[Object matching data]
*** Block opens ***
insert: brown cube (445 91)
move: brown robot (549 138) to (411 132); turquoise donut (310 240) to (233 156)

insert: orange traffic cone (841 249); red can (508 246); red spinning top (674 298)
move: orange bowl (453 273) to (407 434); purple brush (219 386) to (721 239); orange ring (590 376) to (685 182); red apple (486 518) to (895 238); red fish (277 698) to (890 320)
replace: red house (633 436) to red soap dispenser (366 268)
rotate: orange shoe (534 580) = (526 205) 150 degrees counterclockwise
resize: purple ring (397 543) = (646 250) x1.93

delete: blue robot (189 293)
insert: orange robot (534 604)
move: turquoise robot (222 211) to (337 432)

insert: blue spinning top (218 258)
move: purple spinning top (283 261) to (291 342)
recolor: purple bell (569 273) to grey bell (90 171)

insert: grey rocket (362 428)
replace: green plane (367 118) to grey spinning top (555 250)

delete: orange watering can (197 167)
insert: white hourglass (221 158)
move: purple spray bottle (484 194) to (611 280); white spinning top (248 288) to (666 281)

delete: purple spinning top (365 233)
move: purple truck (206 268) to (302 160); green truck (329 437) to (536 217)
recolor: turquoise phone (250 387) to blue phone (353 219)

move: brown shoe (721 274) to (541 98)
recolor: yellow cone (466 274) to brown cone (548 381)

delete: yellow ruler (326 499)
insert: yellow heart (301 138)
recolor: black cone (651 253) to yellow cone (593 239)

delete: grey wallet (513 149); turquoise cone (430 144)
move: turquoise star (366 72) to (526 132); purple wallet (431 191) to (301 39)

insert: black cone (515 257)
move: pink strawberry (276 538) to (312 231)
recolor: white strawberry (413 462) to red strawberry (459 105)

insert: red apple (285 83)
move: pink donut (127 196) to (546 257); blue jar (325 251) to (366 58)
*** Block closes ***
What's needed is a word-for-word copy of the lines from the one holding "delete: yellow ruler (326 499)" through the final line of the data.

delete: yellow ruler (326 499)
insert: yellow heart (301 138)
recolor: black cone (651 253) to yellow cone (593 239)

delete: grey wallet (513 149); turquoise cone (430 144)
move: turquoise star (366 72) to (526 132); purple wallet (431 191) to (301 39)

insert: black cone (515 257)
move: pink strawberry (276 538) to (312 231)
recolor: white strawberry (413 462) to red strawberry (459 105)

insert: red apple (285 83)
move: pink donut (127 196) to (546 257); blue jar (325 251) to (366 58)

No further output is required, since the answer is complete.